**Data block**
· · · · · · ·
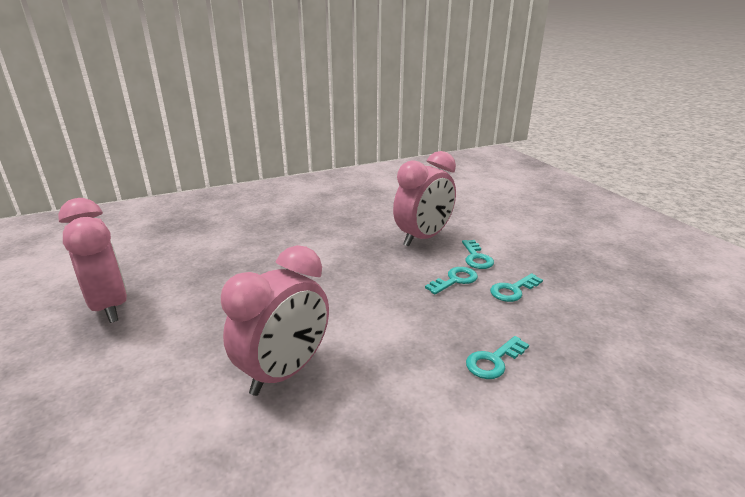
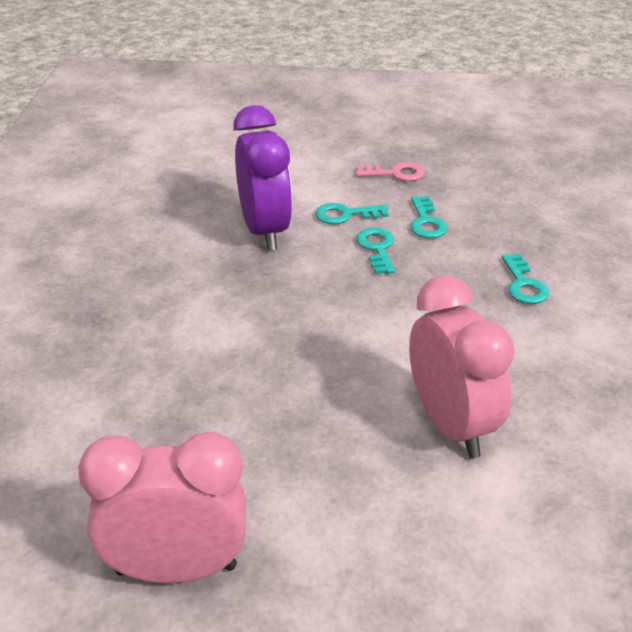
camera: 60 degrees left, 10 degrees up
(423, 238) = (265, 231): pink clock -> purple clock
(476, 258) = (345, 215): turquoise key -> turquoise key turned 150 degrees clockwise
(553, 260) = (395, 173): none -> pink key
· · · · · · ·
**Exercise brief**
An exact, line-for-line copy is required: from the line containing "(423, 238) = (265, 231): pink" through the final line of the listing above, both included, with nothing else.

**Answer below**
(423, 238) = (265, 231): pink clock -> purple clock
(476, 258) = (345, 215): turquoise key -> turquoise key turned 150 degrees clockwise
(553, 260) = (395, 173): none -> pink key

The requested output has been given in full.